- Task directions
Needed from the data below: every line from the one with "Someone carried the eraser/pure" up to and including the one with "Someone swapped the fungus/bright", repeated exactly and with nothing else.

Scene change data:
★ ★ ★ ★ ★

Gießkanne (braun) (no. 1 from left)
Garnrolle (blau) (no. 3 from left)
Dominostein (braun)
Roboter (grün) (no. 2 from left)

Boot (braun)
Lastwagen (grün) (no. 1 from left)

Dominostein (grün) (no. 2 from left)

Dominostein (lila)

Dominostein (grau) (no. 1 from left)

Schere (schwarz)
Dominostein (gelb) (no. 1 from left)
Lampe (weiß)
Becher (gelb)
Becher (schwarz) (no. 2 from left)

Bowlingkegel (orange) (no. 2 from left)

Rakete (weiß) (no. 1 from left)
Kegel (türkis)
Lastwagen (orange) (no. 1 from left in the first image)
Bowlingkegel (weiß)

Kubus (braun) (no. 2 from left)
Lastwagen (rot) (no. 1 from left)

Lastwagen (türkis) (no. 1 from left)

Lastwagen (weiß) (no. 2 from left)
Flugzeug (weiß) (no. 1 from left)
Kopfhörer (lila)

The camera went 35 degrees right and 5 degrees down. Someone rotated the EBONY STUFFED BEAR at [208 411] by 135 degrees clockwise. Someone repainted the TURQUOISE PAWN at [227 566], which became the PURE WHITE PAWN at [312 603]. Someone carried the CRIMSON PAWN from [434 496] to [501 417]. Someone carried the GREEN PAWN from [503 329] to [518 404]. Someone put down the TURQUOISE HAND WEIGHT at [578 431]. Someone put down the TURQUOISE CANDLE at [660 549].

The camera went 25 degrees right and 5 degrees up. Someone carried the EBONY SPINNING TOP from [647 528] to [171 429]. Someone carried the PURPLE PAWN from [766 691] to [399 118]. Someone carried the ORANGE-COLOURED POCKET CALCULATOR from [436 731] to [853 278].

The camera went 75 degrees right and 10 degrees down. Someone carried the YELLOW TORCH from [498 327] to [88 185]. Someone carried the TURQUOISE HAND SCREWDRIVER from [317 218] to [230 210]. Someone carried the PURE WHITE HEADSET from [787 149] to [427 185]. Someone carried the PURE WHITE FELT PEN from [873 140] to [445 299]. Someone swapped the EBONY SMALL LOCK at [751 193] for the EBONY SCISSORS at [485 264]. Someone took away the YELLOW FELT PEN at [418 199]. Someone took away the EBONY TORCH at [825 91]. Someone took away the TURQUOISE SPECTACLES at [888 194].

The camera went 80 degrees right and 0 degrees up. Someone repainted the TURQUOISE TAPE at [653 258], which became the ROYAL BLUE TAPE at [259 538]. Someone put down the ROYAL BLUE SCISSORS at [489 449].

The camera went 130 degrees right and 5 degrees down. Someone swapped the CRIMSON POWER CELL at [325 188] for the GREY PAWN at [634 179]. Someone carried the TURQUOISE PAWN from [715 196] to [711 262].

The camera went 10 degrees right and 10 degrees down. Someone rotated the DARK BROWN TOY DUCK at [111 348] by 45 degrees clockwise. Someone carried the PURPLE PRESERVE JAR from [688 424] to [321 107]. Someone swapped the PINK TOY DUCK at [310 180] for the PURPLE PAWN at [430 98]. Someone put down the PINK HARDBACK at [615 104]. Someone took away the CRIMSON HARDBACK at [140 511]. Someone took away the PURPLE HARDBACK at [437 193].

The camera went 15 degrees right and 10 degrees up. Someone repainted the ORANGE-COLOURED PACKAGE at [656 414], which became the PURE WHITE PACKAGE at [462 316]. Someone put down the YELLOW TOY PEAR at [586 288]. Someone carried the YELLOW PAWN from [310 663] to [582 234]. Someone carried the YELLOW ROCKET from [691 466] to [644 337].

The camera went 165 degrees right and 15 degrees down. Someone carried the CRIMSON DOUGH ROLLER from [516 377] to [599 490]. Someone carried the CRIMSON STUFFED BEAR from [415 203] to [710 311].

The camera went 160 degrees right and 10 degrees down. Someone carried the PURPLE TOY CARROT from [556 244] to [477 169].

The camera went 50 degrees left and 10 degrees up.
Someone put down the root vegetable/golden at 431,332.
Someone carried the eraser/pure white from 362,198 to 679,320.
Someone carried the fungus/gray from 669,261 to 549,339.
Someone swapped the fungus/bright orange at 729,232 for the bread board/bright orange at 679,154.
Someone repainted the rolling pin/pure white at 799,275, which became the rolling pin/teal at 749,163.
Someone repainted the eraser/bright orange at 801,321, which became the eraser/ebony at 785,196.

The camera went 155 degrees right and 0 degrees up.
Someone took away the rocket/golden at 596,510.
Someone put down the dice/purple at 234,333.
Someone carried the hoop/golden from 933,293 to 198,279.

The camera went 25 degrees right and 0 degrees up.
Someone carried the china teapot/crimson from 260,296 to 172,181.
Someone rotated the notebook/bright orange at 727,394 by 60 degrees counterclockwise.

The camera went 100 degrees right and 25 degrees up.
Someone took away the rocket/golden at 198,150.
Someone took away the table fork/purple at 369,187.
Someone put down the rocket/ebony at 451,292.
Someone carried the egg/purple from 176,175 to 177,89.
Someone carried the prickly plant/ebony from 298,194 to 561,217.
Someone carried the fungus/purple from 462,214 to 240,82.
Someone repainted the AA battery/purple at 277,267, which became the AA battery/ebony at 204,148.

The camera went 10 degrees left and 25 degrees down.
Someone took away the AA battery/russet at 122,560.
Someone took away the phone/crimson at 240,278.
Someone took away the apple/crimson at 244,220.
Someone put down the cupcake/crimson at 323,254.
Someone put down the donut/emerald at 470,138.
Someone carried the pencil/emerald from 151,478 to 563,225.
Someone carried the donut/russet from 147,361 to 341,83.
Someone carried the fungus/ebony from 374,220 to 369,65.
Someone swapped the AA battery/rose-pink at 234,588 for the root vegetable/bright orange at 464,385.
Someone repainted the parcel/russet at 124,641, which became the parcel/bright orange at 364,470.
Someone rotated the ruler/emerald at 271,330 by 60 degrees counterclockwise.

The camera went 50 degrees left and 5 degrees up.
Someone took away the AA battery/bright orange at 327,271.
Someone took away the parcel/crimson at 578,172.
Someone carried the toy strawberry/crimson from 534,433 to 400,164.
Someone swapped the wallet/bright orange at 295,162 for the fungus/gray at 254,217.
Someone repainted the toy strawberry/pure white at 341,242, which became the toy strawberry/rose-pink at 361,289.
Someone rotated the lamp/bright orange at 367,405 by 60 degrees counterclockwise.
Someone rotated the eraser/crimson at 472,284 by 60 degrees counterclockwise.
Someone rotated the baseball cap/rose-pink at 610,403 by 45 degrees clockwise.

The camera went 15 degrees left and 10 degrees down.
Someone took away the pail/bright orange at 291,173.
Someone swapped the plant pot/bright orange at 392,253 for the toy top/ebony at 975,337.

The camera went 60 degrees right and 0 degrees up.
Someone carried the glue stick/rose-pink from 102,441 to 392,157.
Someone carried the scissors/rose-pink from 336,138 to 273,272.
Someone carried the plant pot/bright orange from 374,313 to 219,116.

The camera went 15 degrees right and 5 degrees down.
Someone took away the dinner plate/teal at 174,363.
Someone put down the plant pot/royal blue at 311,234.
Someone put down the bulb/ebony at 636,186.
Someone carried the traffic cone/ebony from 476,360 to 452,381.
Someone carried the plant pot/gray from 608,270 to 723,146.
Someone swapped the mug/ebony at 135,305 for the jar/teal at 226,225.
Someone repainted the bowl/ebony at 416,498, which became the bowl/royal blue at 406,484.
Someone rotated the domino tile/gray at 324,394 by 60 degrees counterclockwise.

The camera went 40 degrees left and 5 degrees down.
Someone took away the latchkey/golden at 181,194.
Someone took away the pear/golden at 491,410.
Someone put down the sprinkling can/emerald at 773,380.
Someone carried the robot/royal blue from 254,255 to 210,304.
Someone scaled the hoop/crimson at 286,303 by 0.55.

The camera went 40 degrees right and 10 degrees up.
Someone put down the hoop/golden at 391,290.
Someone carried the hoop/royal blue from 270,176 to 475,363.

★ ★ ★ ★ ★

- Answer to the problem
Someone carried the eraser/pure white from 362,198 to 679,320.
Someone carried the fungus/gray from 669,261 to 549,339.
Someone swapped the fungus/bright orange at 729,232 for the bread board/bright orange at 679,154.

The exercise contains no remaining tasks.